TASK DATA ->

══════════

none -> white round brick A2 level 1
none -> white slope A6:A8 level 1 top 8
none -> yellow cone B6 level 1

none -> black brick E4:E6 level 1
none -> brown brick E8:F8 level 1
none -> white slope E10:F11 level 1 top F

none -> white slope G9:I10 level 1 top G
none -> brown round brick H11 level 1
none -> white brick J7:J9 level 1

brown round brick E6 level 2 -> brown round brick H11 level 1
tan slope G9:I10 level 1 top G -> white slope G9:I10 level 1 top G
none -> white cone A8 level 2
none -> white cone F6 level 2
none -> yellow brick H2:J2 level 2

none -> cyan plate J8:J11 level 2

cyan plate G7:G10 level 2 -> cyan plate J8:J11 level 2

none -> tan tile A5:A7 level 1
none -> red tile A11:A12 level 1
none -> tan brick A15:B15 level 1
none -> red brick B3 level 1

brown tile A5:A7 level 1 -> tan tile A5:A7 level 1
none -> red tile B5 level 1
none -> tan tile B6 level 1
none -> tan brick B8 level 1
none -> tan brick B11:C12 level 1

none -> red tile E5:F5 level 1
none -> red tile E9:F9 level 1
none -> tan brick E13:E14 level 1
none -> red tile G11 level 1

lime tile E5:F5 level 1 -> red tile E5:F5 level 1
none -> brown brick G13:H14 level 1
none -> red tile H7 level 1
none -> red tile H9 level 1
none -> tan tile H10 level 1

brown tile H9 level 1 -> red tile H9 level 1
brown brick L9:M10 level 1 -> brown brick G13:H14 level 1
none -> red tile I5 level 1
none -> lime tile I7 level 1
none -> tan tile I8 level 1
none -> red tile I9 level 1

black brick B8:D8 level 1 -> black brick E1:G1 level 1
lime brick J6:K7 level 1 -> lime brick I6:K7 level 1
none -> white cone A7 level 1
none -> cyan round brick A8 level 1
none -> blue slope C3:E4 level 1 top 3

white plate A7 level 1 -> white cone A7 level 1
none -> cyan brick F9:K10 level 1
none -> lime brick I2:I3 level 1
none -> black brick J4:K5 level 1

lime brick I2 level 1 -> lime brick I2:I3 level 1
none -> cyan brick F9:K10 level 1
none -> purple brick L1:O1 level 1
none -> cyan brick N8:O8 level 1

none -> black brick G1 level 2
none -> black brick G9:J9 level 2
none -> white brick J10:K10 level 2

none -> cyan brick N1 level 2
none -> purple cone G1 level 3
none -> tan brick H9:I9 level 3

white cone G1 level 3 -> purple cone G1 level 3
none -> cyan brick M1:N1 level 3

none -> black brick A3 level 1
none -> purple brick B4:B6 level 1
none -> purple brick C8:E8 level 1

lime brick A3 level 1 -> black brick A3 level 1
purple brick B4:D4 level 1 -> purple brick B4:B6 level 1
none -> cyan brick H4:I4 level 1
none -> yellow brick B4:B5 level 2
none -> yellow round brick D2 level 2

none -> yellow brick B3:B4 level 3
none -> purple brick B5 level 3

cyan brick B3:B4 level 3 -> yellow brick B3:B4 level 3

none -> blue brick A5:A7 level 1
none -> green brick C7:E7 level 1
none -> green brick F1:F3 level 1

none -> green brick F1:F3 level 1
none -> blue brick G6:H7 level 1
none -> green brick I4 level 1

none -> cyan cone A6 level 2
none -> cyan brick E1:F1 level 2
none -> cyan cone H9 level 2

══════════

Go over the records above line by line and count those holding the word "cone". Reply only with the number.

ANSWER FOR THE TASK -> 9